Work task:
Every record below must be copied exactly, with images dropped.

Recorded data:
-=-=-

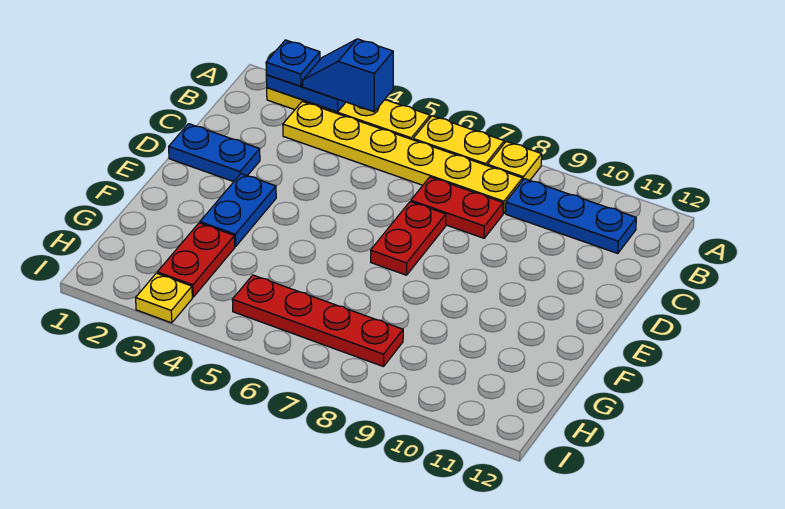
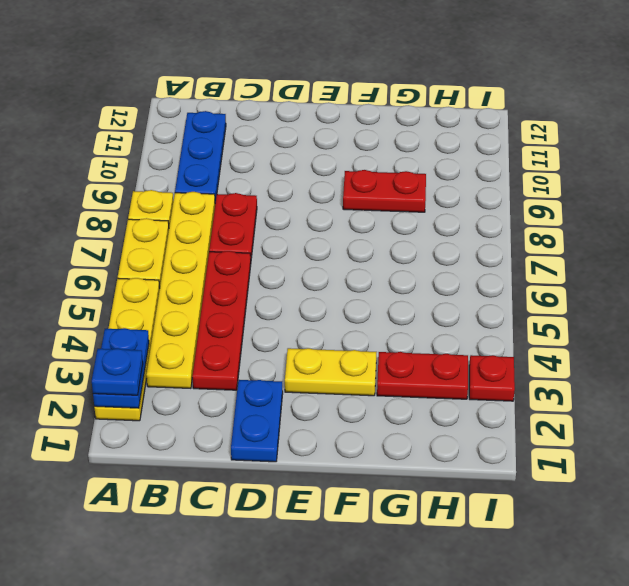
blue slope A3:A4 level 3 top 4 -> none
red plate D7:E7 level 1 -> red plate F9:G9 level 1
blue plate E3:F3 level 1 -> yellow plate E3:F3 level 1
red plate H5:H8 level 1 -> red plate C3:C6 level 1
yellow plate I3 level 1 -> red plate I3 level 1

-=-=-

Solution for this problem:
blue slope A3:A4 level 3 top 4 -> none
red plate D7:E7 level 1 -> red plate F9:G9 level 1
blue plate E3:F3 level 1 -> yellow plate E3:F3 level 1
red plate H5:H8 level 1 -> red plate C3:C6 level 1
yellow plate I3 level 1 -> red plate I3 level 1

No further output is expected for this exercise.